***** EXTRACTED DATA *****

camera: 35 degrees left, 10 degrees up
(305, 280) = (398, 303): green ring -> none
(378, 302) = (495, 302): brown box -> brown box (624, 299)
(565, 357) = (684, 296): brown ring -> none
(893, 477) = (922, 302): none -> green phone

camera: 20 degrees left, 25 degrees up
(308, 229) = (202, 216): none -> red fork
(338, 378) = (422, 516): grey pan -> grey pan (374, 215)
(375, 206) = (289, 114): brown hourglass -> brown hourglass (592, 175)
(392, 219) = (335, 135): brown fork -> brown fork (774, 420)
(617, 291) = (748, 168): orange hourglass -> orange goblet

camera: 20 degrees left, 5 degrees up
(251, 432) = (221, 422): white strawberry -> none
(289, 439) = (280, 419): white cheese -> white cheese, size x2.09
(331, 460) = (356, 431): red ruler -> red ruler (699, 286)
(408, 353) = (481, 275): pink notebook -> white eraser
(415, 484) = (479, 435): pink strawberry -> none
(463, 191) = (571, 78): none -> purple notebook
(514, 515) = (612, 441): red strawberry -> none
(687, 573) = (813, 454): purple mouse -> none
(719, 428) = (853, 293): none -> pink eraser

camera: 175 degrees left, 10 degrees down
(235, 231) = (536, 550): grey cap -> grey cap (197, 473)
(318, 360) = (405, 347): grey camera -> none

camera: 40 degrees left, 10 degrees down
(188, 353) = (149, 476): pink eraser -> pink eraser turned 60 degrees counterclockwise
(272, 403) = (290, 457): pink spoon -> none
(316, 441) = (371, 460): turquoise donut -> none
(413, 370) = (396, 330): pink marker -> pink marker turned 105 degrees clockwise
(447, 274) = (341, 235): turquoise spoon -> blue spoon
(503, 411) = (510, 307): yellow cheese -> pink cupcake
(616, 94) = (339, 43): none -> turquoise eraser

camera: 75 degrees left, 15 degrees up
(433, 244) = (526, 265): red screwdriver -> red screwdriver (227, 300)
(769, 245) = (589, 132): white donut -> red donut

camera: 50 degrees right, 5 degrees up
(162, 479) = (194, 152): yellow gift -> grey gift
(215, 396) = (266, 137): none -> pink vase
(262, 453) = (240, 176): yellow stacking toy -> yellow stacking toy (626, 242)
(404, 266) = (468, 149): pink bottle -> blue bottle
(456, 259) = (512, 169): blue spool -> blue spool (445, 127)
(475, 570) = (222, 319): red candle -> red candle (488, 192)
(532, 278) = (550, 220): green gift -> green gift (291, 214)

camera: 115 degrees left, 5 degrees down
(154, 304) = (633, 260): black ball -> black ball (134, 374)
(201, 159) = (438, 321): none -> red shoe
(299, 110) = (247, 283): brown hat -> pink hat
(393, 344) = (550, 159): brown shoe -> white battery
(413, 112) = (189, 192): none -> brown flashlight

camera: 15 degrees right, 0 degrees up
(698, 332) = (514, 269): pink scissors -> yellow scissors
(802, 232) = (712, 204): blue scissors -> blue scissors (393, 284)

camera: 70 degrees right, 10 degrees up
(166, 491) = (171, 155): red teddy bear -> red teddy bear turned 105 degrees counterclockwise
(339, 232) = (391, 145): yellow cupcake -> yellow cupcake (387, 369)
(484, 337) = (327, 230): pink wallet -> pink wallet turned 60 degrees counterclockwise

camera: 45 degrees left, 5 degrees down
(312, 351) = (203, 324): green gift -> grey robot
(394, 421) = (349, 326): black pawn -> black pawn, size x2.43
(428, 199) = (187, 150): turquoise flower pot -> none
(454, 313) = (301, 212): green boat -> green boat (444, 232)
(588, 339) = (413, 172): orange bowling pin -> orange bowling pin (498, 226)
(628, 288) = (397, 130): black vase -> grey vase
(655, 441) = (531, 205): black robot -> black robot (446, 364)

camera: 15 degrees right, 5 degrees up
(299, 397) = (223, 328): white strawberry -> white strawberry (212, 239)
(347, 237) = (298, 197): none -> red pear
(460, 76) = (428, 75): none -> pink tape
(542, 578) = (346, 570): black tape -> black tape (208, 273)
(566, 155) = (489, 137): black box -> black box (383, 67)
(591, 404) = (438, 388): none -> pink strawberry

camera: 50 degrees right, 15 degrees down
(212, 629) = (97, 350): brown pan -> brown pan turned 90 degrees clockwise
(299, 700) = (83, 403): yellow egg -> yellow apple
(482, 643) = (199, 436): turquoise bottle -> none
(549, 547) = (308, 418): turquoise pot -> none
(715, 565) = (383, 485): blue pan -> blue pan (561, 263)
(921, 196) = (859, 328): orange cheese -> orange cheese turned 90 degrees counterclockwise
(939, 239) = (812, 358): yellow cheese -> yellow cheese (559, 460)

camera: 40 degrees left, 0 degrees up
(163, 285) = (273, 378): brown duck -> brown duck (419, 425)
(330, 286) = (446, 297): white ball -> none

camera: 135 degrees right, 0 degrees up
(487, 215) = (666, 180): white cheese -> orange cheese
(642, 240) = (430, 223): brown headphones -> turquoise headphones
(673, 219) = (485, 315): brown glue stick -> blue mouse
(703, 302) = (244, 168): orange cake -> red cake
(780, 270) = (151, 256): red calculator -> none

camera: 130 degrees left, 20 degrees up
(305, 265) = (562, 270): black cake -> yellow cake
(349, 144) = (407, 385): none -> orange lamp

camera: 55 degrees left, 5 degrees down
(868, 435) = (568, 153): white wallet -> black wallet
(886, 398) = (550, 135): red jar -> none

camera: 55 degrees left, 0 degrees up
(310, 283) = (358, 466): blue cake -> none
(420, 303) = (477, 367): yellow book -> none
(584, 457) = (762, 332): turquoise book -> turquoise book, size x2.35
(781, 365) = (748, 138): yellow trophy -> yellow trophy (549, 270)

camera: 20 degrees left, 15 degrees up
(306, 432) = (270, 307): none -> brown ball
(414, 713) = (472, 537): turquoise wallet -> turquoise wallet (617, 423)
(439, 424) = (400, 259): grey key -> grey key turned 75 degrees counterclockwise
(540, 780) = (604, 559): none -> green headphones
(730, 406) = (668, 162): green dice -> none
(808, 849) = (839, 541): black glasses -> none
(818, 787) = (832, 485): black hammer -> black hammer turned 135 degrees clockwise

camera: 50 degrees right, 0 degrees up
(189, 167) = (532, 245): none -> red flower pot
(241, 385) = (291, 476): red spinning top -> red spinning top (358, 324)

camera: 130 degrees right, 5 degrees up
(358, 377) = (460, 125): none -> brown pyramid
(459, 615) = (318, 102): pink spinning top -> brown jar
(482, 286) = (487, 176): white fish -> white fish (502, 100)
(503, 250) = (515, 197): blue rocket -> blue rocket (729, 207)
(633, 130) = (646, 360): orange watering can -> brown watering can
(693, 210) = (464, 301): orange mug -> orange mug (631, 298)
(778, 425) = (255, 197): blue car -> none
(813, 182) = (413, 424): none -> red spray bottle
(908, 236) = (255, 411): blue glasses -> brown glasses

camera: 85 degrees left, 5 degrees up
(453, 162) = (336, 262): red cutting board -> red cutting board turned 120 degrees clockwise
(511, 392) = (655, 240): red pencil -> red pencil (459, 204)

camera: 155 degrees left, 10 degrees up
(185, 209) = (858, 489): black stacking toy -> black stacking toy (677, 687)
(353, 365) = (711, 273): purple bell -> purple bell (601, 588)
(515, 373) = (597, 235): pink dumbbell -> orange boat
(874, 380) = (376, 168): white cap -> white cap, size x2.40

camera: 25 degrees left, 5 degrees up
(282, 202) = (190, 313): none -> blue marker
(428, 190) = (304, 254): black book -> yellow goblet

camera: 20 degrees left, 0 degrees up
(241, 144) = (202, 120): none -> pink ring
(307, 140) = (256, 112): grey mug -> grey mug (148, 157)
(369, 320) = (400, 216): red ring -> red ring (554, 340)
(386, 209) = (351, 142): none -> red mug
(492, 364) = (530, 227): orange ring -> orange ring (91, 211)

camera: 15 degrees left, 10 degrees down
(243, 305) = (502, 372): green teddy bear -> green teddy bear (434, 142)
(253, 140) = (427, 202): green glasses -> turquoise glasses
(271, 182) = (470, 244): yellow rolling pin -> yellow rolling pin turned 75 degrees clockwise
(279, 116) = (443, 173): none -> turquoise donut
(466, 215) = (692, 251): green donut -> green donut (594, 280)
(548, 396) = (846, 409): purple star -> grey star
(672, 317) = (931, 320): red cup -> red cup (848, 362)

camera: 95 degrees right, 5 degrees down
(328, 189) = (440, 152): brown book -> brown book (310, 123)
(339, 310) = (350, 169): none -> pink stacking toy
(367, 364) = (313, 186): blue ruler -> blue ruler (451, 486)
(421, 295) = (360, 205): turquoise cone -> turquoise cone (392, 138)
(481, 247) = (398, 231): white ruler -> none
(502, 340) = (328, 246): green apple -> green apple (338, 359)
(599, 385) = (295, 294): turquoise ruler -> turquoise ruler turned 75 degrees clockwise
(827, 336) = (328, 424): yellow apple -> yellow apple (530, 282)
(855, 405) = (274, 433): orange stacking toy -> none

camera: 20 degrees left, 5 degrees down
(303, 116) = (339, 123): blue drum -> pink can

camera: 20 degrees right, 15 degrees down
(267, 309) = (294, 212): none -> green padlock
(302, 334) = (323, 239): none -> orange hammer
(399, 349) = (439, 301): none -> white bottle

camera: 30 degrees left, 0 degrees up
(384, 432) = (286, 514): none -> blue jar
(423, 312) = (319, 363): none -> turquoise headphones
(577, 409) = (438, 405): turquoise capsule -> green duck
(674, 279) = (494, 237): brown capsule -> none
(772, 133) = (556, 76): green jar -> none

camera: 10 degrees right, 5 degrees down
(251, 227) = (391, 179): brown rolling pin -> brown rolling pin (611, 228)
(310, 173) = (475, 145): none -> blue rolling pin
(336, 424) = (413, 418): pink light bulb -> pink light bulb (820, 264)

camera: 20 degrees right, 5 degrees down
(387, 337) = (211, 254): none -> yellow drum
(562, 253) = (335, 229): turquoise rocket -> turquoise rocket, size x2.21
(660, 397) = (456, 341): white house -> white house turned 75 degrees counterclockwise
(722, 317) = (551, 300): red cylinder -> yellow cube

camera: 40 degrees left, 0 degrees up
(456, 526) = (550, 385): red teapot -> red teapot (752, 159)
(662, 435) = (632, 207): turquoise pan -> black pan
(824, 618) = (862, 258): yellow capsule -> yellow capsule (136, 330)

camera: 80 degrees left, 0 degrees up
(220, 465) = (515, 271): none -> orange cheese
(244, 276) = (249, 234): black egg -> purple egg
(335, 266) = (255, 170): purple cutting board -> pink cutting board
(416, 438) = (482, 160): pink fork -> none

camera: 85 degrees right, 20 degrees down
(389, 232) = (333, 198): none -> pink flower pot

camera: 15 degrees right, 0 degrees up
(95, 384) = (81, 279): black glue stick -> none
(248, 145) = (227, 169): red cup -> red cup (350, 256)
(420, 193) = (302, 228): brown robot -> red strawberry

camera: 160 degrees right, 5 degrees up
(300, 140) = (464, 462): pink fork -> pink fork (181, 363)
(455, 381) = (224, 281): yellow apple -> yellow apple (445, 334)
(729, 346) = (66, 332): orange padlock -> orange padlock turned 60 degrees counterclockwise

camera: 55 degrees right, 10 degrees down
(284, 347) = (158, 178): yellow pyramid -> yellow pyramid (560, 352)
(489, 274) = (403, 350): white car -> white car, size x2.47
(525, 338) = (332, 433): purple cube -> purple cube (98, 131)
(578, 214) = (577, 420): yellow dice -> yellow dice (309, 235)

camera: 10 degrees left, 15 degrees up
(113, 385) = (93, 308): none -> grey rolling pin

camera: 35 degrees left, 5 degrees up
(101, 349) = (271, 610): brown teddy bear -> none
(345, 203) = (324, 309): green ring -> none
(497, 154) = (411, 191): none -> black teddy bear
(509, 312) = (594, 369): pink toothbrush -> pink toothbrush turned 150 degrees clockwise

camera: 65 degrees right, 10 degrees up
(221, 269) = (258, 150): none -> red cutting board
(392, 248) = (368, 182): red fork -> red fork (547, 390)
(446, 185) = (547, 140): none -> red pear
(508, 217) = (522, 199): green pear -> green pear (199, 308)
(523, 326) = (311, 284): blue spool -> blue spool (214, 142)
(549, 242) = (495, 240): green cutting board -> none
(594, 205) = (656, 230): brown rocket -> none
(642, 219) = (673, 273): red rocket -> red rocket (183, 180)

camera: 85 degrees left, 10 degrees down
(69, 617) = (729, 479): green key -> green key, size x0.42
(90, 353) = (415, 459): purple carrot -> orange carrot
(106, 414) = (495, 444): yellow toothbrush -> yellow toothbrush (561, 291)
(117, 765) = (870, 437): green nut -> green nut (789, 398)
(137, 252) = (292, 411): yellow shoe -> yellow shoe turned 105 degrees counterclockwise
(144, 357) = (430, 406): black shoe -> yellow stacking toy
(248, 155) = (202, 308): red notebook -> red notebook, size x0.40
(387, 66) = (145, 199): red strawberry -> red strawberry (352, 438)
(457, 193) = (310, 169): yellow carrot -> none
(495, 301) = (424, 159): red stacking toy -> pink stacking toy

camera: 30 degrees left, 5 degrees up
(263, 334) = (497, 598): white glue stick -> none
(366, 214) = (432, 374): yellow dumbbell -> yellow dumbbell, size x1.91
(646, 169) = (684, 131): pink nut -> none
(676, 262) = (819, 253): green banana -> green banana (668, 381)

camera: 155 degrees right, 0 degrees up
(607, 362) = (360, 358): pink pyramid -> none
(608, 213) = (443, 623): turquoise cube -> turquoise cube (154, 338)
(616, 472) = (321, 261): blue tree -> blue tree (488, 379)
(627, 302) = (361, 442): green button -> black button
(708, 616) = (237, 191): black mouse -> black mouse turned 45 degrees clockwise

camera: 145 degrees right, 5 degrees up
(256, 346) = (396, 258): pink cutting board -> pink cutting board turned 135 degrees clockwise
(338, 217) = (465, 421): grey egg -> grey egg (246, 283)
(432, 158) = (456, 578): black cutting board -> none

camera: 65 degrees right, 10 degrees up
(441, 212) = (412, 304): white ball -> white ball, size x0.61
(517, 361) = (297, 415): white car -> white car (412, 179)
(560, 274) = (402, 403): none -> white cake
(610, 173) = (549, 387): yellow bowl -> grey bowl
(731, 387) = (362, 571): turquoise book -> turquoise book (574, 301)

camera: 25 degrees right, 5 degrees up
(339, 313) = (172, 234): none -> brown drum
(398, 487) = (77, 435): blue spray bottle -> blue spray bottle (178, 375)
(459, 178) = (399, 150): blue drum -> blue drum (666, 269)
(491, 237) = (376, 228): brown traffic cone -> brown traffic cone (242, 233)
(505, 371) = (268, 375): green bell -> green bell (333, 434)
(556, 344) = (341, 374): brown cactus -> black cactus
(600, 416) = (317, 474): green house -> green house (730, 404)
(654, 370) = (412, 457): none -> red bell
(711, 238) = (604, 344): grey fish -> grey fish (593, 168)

*****

## WHAT THE TASK REQUIRES
A word-for-word copy of the lines above from the one with "(566, 155) = (489, 137): black" through the one with "(642, 240) = (430, 223): brown", inclusive, is the only output wanted.

## THE ANSWER
(566, 155) = (489, 137): black box -> black box (383, 67)
(591, 404) = (438, 388): none -> pink strawberry

camera: 50 degrees right, 15 degrees down
(212, 629) = (97, 350): brown pan -> brown pan turned 90 degrees clockwise
(299, 700) = (83, 403): yellow egg -> yellow apple
(482, 643) = (199, 436): turquoise bottle -> none
(549, 547) = (308, 418): turquoise pot -> none
(715, 565) = (383, 485): blue pan -> blue pan (561, 263)
(921, 196) = (859, 328): orange cheese -> orange cheese turned 90 degrees counterclockwise
(939, 239) = (812, 358): yellow cheese -> yellow cheese (559, 460)

camera: 40 degrees left, 0 degrees up
(163, 285) = (273, 378): brown duck -> brown duck (419, 425)
(330, 286) = (446, 297): white ball -> none

camera: 135 degrees right, 0 degrees up
(487, 215) = (666, 180): white cheese -> orange cheese
(642, 240) = (430, 223): brown headphones -> turquoise headphones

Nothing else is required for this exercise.